## What the exercise asks
A word-for-word copy of the entries is needed, and it should contain no images.

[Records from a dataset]
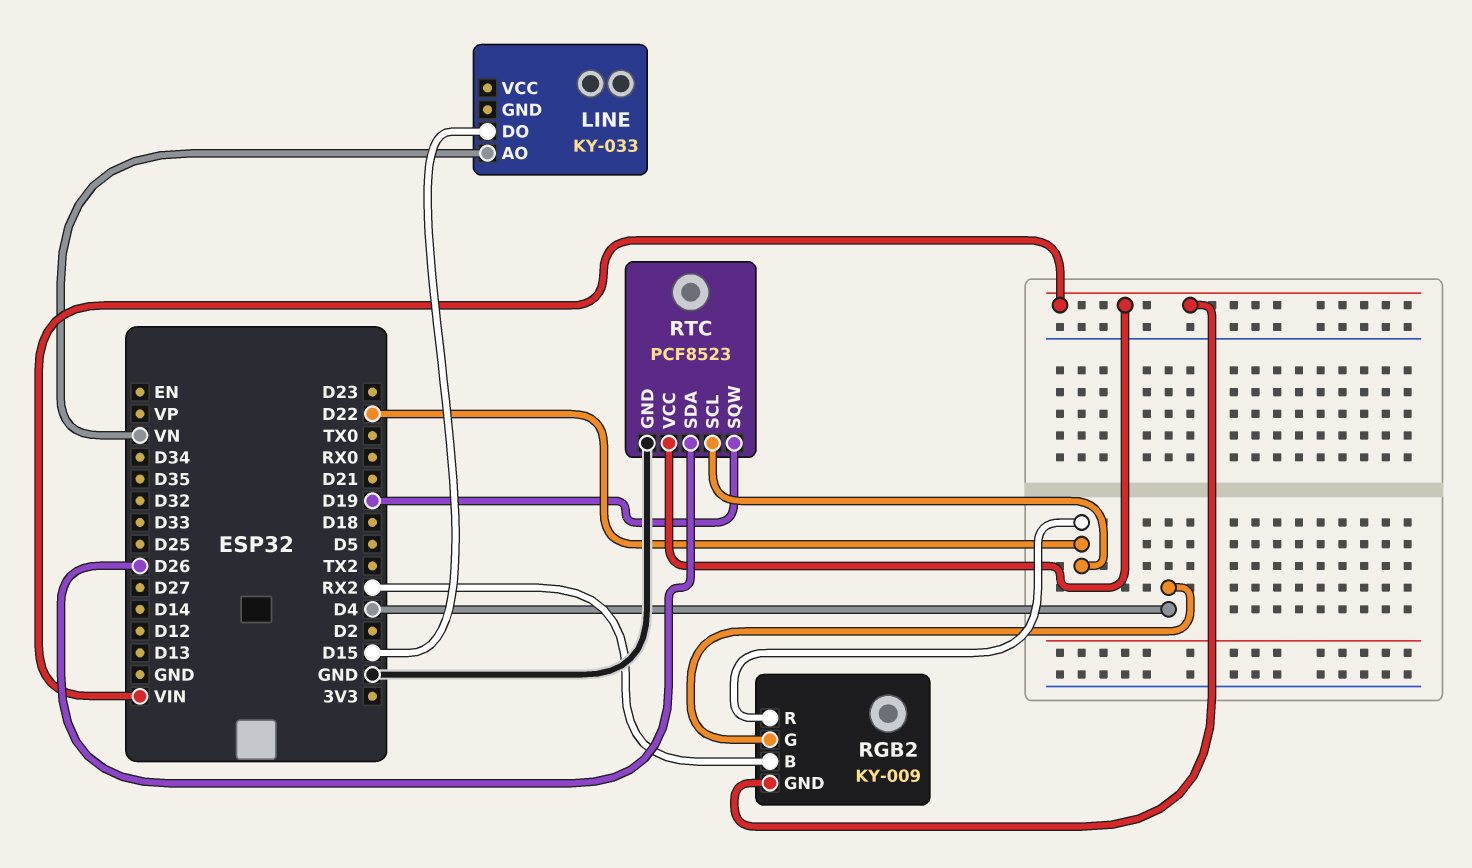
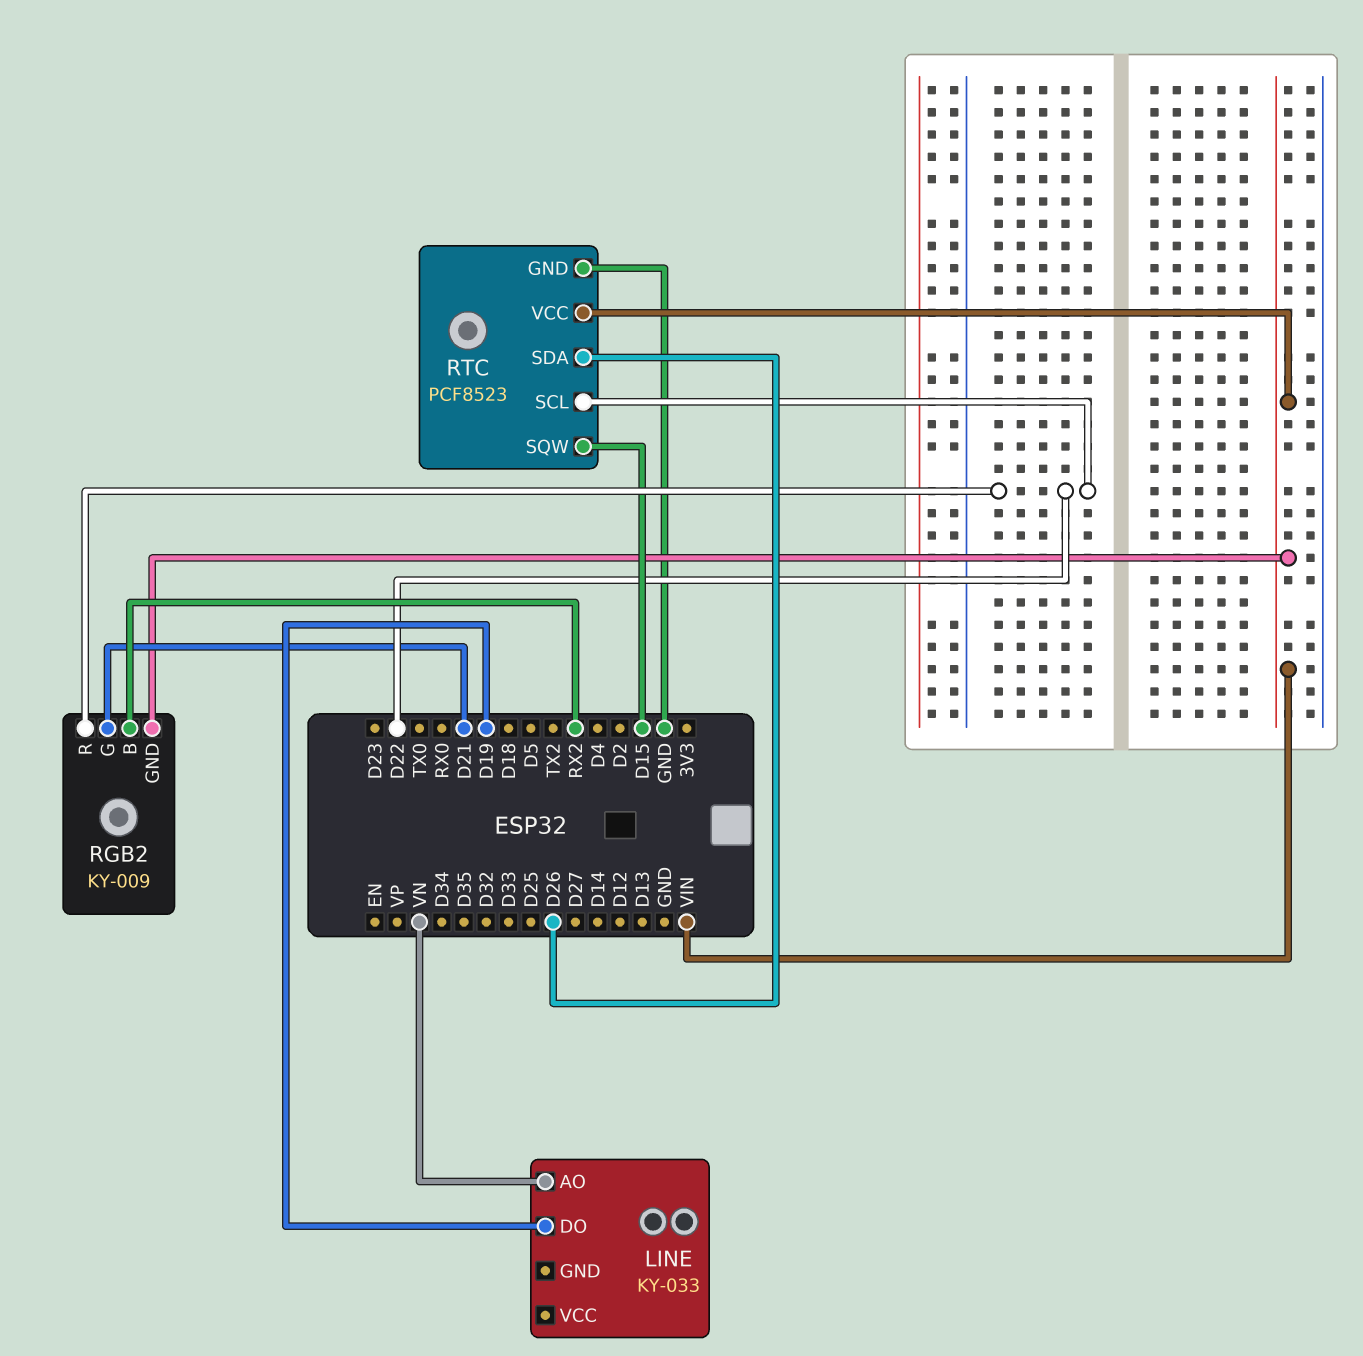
LINE pin DO: D15 -> D19
RGB2 pin G: D4 -> D21
RTC pin SQW: D19 -> D15

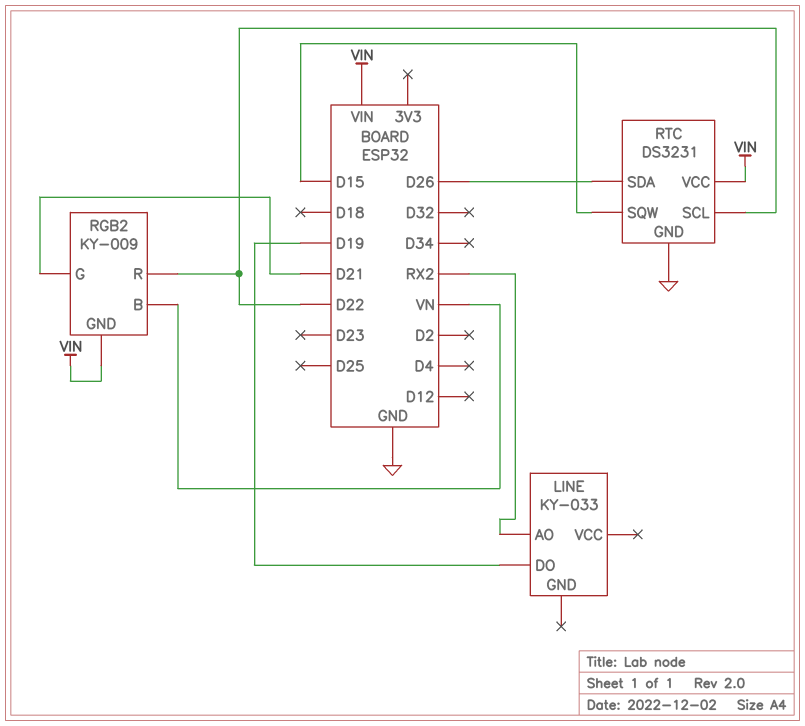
LINE pin AO: VN -> RX2
RGB2 pin B: RX2 -> VN
RTC: PCF8523 -> DS3231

## Result
LINE pin DO: D15 -> D19
RGB2 pin G: D4 -> D21
RTC pin SQW: D19 -> D15

LINE pin AO: VN -> RX2
RGB2 pin B: RX2 -> VN
RTC: PCF8523 -> DS3231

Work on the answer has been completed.